▶ [WORK REQUIRED] Determine how many of the lines below include "pink", then respond with that number and no other text.

Before-and-after object listings
BEGIN
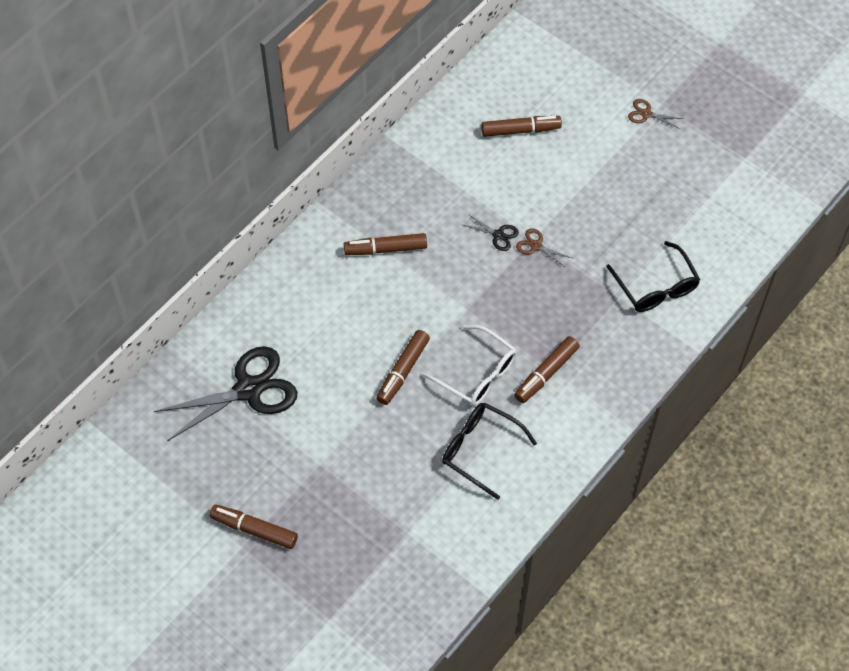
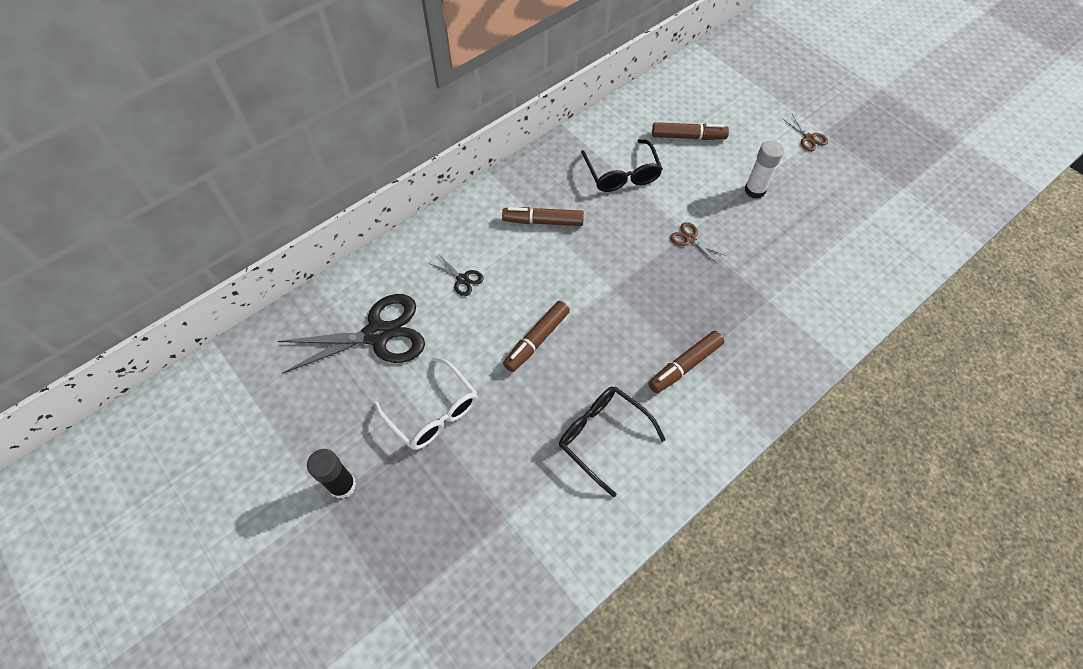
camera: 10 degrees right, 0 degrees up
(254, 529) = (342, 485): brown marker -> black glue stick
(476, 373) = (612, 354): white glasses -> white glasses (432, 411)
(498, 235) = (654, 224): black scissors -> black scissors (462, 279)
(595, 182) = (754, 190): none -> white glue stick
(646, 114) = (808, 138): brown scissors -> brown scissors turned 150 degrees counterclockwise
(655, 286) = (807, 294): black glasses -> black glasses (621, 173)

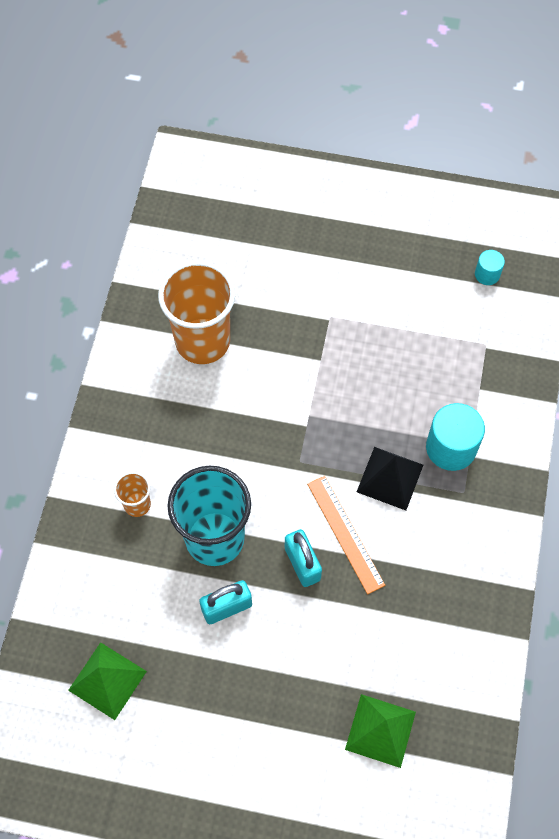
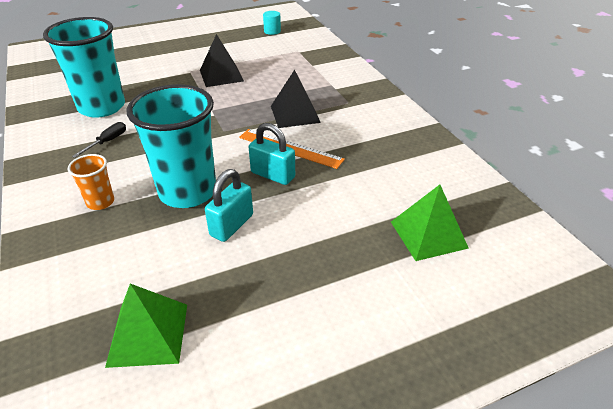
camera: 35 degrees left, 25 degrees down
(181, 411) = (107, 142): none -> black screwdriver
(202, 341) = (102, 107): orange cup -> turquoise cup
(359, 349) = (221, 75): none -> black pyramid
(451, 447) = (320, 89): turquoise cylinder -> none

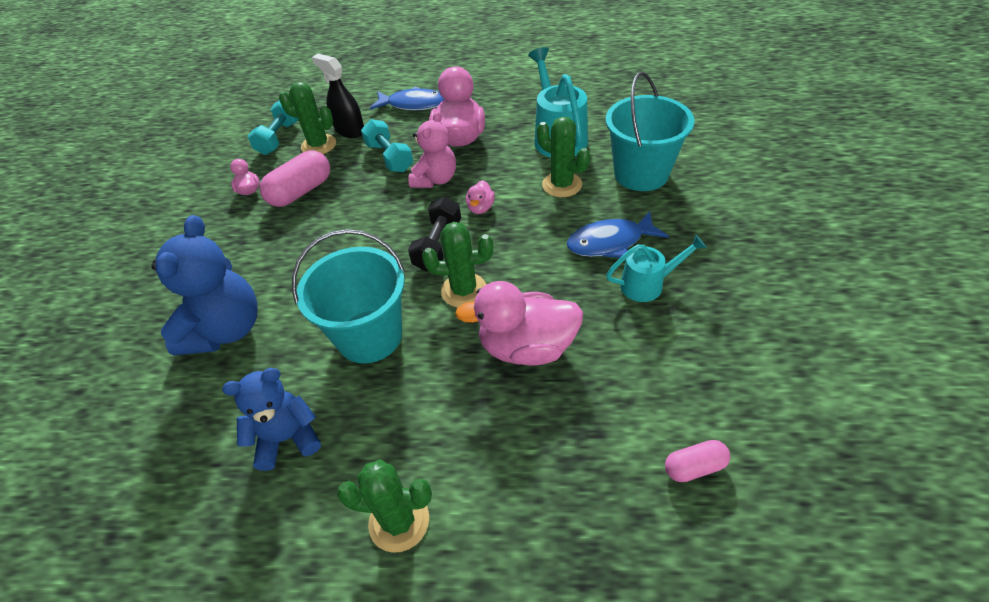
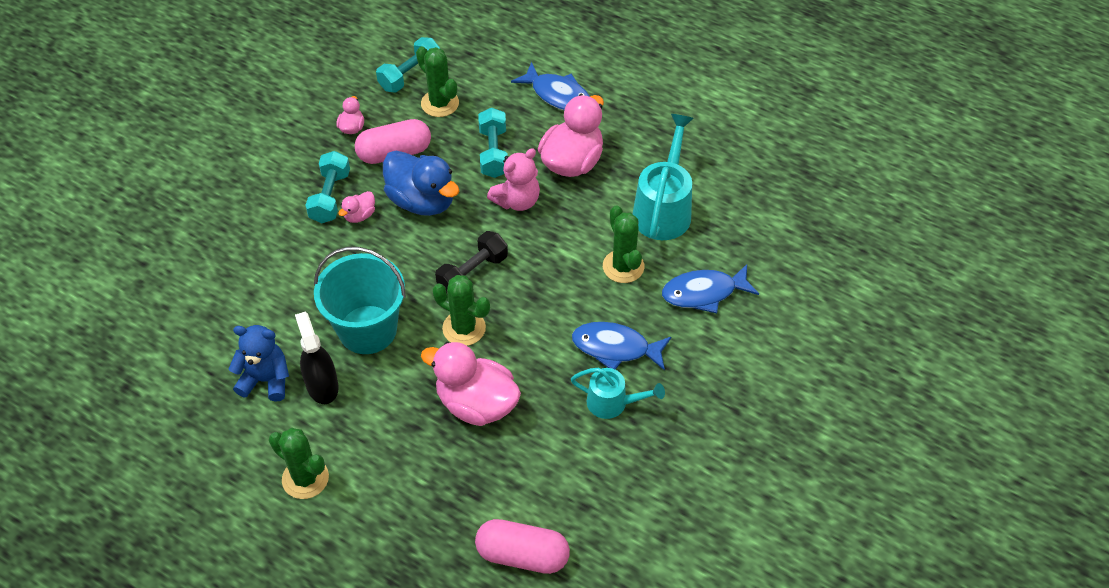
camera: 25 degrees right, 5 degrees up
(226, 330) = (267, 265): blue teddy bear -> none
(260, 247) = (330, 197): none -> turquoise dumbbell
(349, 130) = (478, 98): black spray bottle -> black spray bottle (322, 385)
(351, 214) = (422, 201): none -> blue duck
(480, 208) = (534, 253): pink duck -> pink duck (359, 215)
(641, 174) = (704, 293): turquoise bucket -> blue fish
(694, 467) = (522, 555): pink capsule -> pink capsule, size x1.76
END
▶ [EXERCISE SOLUTION] 2